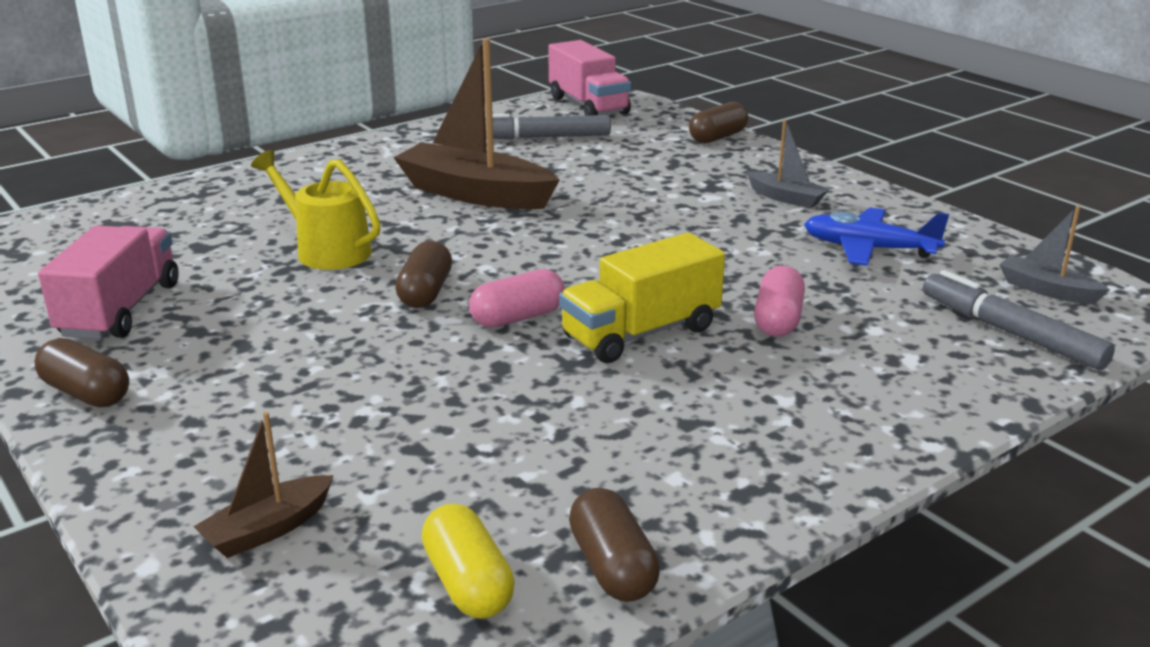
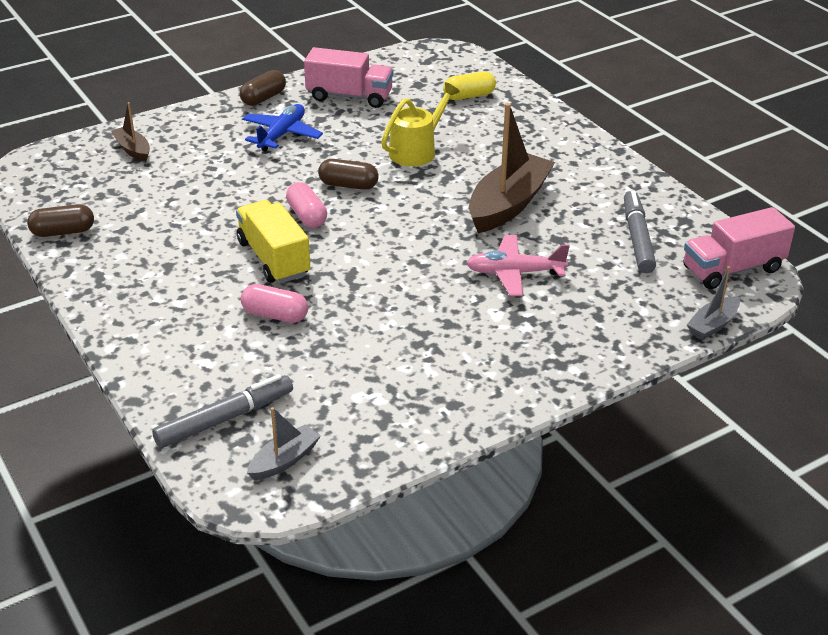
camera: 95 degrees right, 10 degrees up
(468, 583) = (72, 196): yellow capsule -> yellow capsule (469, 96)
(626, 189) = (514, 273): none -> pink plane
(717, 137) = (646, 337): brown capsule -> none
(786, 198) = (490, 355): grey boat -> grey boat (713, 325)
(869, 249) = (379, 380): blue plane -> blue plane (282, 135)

▬▬▬

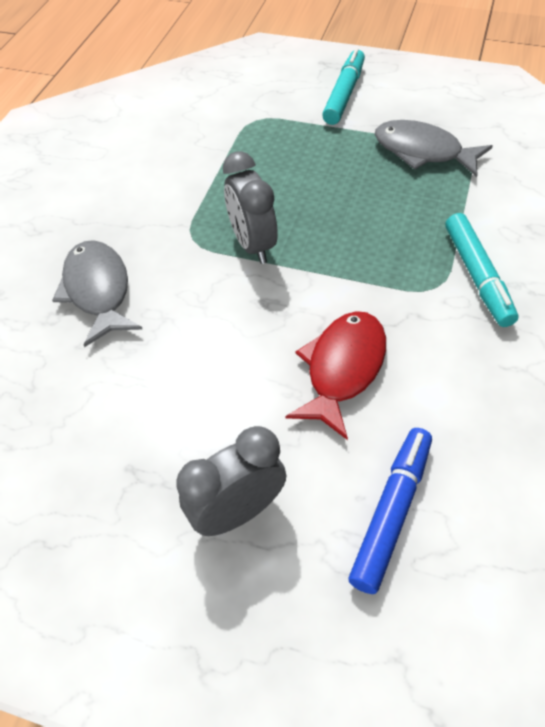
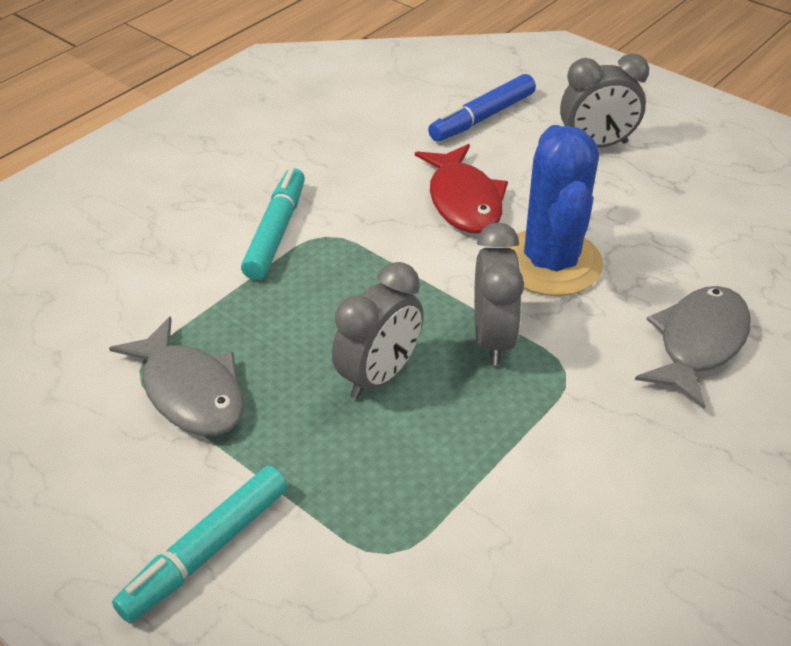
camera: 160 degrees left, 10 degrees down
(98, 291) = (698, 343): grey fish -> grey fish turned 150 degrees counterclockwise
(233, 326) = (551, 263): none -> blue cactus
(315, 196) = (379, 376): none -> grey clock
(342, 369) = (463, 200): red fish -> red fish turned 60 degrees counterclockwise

▬▬▬

# AIM OF THE EXERCISE
Among the entries above, locate the lines containing "(315, 196) = (379, 376): none -> grey clock" and "(342, 369) = (463, 200): red", and transcribe exactly those two lines and all lines between.

# RESULT OF THIS TASK
(315, 196) = (379, 376): none -> grey clock
(342, 369) = (463, 200): red fish -> red fish turned 60 degrees counterclockwise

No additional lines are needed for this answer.